(Image comparison data)
* * *

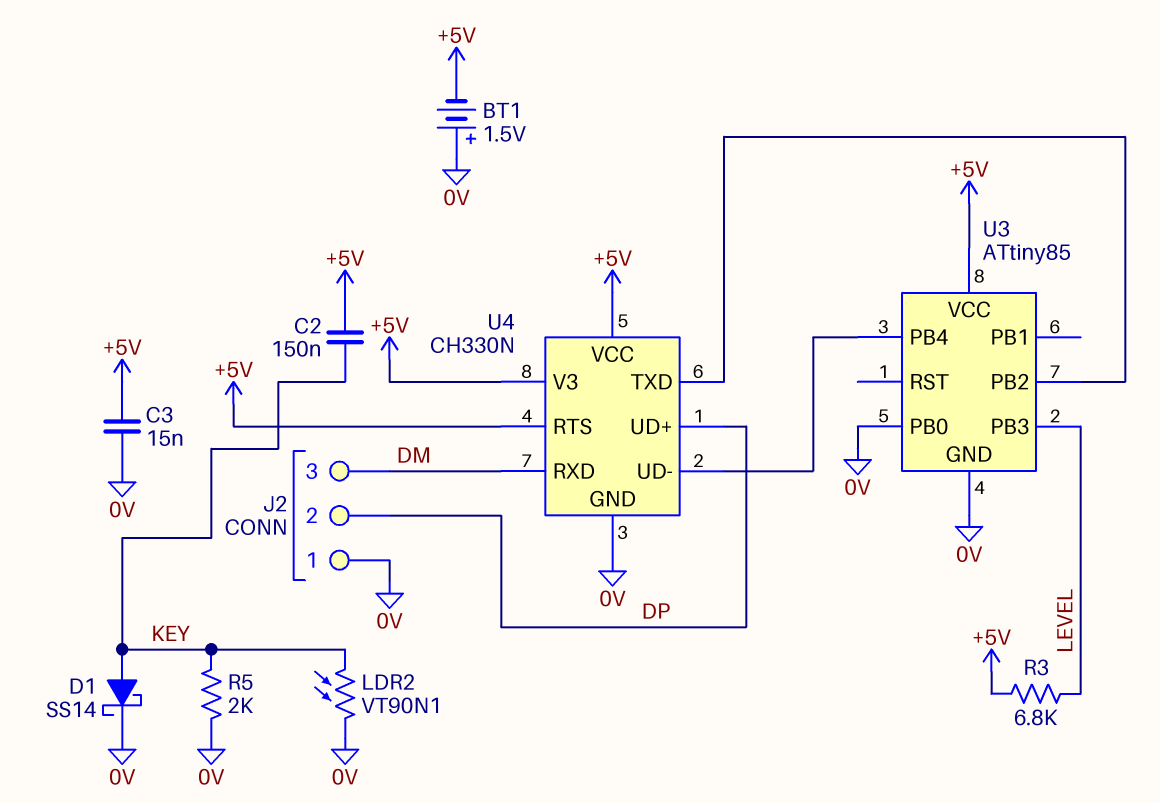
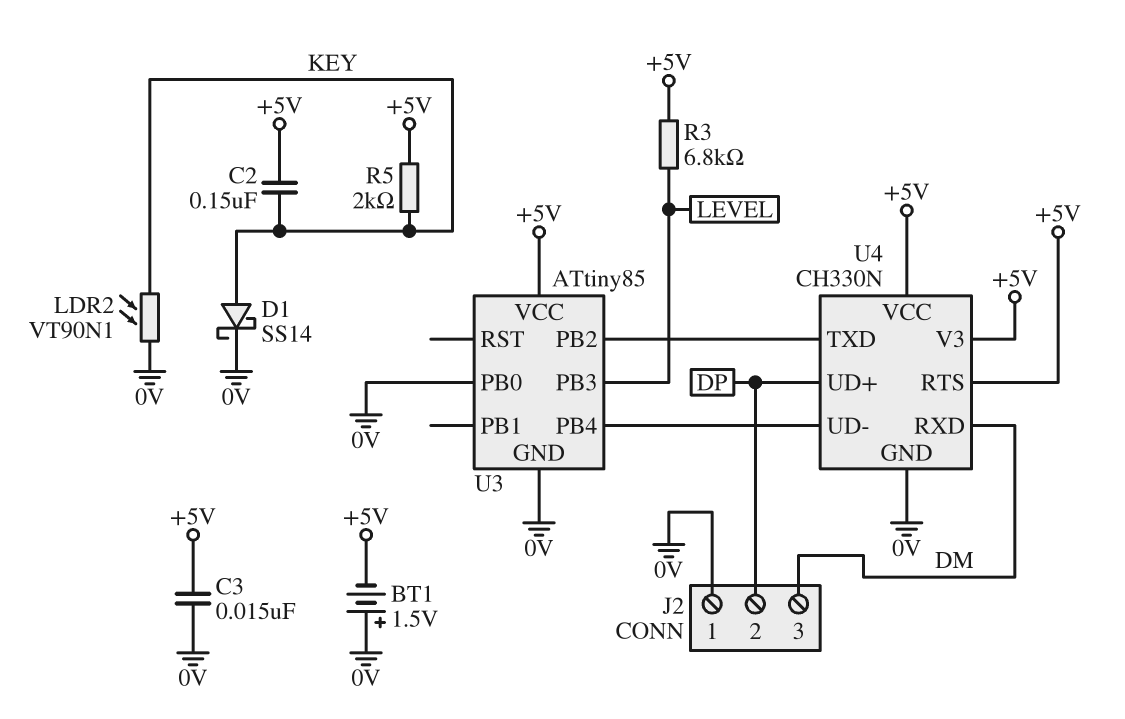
R5: 2k (0V, KEY) -> 2k (+5V, KEY)

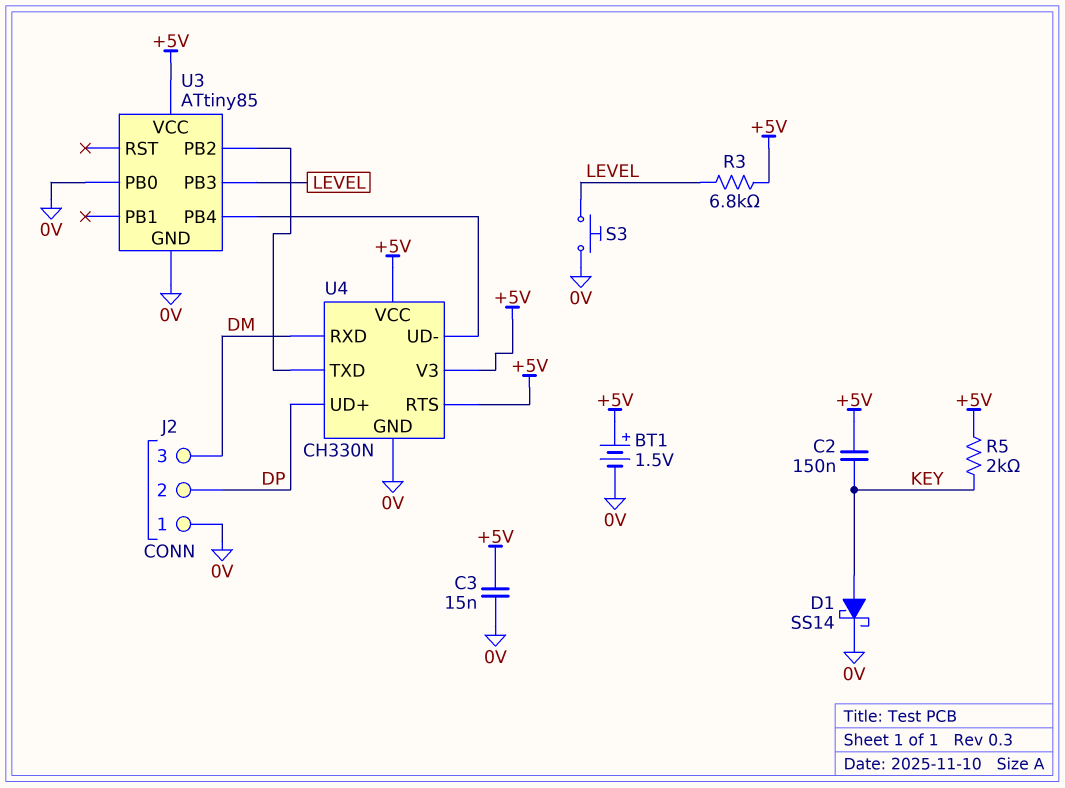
BT1: 1.5V (plus 0V, minus +5V) -> 1.5V (plus +5V, minus 0V)
LDR2: VT90N1 (0V, KEY) -> none
S3: none -> button (0V, LEVEL)

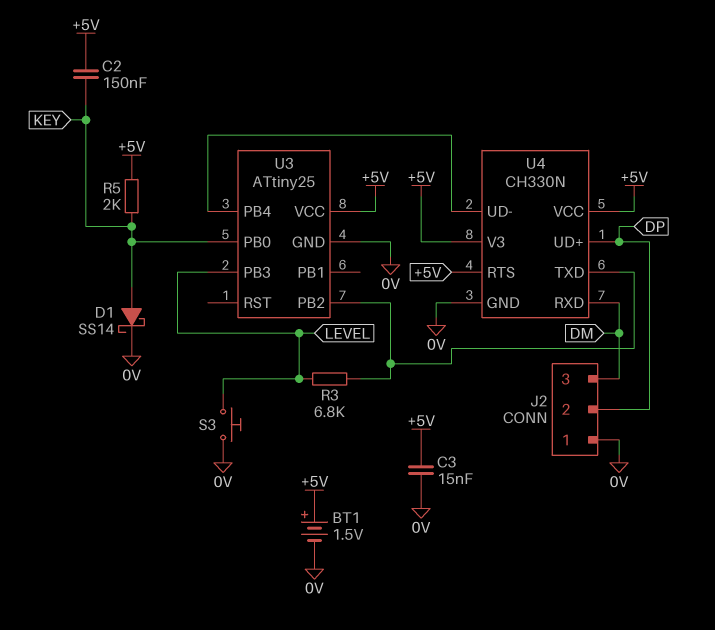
R3: 6.8k (+5V, LEVEL) -> 6.8k (LEVEL, U3/PB2)
U3: ATtiny85 -> ATtiny25
U3 pin PB0: 0V -> KEY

* * *

▶ Action item
In the entries above, tally the lines that include the string "none". Give the figure only.

▶ Task solution
2